— BEGIN —

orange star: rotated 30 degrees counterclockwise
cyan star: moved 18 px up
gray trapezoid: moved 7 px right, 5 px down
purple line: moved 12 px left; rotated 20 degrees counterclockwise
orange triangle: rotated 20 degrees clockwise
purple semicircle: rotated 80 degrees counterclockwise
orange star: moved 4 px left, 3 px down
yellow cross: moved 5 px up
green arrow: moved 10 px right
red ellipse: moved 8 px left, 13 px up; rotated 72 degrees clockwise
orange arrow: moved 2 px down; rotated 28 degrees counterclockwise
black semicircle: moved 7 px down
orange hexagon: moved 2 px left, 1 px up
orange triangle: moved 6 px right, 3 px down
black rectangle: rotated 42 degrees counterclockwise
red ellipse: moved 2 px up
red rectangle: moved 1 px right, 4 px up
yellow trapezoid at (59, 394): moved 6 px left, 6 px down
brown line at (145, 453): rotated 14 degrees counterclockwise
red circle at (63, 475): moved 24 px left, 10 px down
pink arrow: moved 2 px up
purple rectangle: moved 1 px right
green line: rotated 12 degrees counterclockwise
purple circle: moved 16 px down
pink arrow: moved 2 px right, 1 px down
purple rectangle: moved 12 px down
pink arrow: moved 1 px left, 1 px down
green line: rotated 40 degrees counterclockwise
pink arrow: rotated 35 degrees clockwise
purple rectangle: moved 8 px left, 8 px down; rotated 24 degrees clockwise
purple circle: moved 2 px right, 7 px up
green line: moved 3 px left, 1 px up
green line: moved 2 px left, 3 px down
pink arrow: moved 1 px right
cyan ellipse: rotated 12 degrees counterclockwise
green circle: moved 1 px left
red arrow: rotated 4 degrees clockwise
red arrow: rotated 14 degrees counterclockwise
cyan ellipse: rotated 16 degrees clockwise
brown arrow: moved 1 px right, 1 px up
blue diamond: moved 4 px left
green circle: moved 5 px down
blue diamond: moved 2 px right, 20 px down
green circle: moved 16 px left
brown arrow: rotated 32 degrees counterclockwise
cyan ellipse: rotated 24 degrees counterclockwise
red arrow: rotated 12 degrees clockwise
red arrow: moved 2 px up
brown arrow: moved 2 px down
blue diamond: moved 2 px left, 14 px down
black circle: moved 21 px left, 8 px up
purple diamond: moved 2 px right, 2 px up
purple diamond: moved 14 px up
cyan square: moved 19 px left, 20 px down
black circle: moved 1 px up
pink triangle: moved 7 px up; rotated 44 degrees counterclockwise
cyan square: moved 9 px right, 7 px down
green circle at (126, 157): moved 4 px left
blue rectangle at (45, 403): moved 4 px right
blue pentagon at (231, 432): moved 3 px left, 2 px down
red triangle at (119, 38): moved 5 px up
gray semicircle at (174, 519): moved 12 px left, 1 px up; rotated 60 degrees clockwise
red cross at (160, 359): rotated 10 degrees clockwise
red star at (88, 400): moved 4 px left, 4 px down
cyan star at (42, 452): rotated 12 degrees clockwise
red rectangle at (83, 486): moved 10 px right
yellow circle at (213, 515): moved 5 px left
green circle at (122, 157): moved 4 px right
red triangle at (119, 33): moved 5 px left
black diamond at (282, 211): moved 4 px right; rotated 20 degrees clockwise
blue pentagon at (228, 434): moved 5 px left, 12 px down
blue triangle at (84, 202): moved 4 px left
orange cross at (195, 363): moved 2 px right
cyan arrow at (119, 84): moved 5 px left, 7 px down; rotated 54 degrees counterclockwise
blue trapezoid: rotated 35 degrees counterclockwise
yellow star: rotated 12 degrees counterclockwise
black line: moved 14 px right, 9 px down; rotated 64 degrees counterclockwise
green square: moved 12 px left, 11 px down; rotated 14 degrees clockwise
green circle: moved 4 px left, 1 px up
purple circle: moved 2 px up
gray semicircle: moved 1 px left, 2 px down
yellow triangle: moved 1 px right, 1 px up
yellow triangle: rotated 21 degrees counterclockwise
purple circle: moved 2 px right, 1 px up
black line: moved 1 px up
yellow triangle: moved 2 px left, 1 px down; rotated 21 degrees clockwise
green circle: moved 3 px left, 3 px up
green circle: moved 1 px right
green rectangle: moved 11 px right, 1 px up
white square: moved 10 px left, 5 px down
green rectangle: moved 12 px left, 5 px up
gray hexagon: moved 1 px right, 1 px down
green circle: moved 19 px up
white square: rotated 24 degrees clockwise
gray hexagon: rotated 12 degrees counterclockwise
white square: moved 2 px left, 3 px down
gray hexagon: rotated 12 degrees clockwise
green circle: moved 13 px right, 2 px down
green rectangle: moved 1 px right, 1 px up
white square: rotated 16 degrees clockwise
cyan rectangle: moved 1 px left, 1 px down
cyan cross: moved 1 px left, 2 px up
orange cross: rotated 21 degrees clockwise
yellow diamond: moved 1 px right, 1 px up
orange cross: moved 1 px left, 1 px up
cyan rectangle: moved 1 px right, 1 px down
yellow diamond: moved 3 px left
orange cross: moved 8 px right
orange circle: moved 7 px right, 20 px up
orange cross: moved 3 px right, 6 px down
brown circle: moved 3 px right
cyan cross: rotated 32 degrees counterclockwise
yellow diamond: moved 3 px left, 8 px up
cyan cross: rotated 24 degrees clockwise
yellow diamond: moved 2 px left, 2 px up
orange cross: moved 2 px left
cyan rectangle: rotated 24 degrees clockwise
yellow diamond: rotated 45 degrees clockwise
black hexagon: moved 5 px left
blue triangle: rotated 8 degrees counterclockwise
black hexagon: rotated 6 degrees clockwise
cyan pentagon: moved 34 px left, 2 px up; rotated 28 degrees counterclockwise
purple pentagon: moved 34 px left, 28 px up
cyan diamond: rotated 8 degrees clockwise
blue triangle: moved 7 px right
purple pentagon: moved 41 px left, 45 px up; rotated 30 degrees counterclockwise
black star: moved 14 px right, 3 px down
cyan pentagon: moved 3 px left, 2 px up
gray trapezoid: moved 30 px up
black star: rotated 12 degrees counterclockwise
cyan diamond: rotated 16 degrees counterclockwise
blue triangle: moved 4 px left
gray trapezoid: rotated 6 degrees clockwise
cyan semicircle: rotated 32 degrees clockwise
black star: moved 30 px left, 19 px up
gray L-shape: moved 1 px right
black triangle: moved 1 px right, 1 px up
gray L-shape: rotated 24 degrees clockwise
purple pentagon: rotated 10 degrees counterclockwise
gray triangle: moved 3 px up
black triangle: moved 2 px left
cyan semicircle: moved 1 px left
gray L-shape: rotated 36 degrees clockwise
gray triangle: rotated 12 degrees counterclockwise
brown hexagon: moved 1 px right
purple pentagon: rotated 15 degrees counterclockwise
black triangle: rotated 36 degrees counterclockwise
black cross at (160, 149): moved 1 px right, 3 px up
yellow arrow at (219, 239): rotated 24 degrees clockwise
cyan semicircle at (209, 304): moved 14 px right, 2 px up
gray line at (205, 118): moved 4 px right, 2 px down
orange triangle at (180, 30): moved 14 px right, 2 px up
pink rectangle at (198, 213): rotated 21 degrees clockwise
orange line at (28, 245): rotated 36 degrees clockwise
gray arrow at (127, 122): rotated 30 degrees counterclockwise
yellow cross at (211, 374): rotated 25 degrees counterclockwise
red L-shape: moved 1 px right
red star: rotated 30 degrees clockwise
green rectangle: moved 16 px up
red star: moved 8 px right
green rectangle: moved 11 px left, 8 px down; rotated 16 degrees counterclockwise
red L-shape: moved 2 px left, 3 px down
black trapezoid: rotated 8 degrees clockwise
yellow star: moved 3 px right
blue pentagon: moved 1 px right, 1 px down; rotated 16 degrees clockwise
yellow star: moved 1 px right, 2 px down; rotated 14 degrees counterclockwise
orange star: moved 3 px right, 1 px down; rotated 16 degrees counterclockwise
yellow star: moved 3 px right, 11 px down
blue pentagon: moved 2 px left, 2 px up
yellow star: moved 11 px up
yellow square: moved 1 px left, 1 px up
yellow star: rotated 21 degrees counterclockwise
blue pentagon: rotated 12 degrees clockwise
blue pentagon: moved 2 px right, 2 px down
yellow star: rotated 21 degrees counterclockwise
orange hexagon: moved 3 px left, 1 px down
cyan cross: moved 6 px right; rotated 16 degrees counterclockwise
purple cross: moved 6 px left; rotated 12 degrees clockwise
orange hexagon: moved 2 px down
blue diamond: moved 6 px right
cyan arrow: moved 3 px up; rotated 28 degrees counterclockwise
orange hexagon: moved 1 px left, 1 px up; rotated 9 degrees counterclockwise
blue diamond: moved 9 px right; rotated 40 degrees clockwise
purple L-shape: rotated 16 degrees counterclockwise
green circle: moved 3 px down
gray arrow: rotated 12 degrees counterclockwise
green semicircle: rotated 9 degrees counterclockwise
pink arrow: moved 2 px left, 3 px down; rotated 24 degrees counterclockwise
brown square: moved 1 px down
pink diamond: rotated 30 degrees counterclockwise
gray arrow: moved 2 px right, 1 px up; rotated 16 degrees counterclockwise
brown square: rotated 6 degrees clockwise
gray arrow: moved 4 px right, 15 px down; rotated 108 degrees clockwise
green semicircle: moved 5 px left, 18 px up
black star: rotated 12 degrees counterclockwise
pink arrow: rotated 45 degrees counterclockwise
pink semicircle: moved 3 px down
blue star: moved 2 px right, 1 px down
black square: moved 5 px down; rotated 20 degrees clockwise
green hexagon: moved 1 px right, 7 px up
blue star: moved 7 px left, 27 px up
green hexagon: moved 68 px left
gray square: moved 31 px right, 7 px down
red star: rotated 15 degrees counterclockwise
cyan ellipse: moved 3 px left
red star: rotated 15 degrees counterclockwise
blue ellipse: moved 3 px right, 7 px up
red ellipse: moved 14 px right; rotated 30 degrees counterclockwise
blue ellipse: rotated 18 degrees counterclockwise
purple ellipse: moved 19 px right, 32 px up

— END —

Exercise requirements: Rewrite the lines from the first one up to and including the line with "blue diamond: moved 4 px left", replacing "counterclockwise" with "anticlockwise" wherever it occurs and keeping everything else the same.

Written answer:
orange star: rotated 30 degrees anticlockwise
cyan star: moved 18 px up
gray trapezoid: moved 7 px right, 5 px down
purple line: moved 12 px left; rotated 20 degrees anticlockwise
orange triangle: rotated 20 degrees clockwise
purple semicircle: rotated 80 degrees anticlockwise
orange star: moved 4 px left, 3 px down
yellow cross: moved 5 px up
green arrow: moved 10 px right
red ellipse: moved 8 px left, 13 px up; rotated 72 degrees clockwise
orange arrow: moved 2 px down; rotated 28 degrees anticlockwise
black semicircle: moved 7 px down
orange hexagon: moved 2 px left, 1 px up
orange triangle: moved 6 px right, 3 px down
black rectangle: rotated 42 degrees anticlockwise
red ellipse: moved 2 px up
red rectangle: moved 1 px right, 4 px up
yellow trapezoid at (59, 394): moved 6 px left, 6 px down
brown line at (145, 453): rotated 14 degrees anticlockwise
red circle at (63, 475): moved 24 px left, 10 px down
pink arrow: moved 2 px up
purple rectangle: moved 1 px right
green line: rotated 12 degrees anticlockwise
purple circle: moved 16 px down
pink arrow: moved 2 px right, 1 px down
purple rectangle: moved 12 px down
pink arrow: moved 1 px left, 1 px down
green line: rotated 40 degrees anticlockwise
pink arrow: rotated 35 degrees clockwise
purple rectangle: moved 8 px left, 8 px down; rotated 24 degrees clockwise
purple circle: moved 2 px right, 7 px up
green line: moved 3 px left, 1 px up
green line: moved 2 px left, 3 px down
pink arrow: moved 1 px right
cyan ellipse: rotated 12 degrees anticlockwise
green circle: moved 1 px left
red arrow: rotated 4 degrees clockwise
red arrow: rotated 14 degrees anticlockwise
cyan ellipse: rotated 16 degrees clockwise
brown arrow: moved 1 px right, 1 px up
blue diamond: moved 4 px left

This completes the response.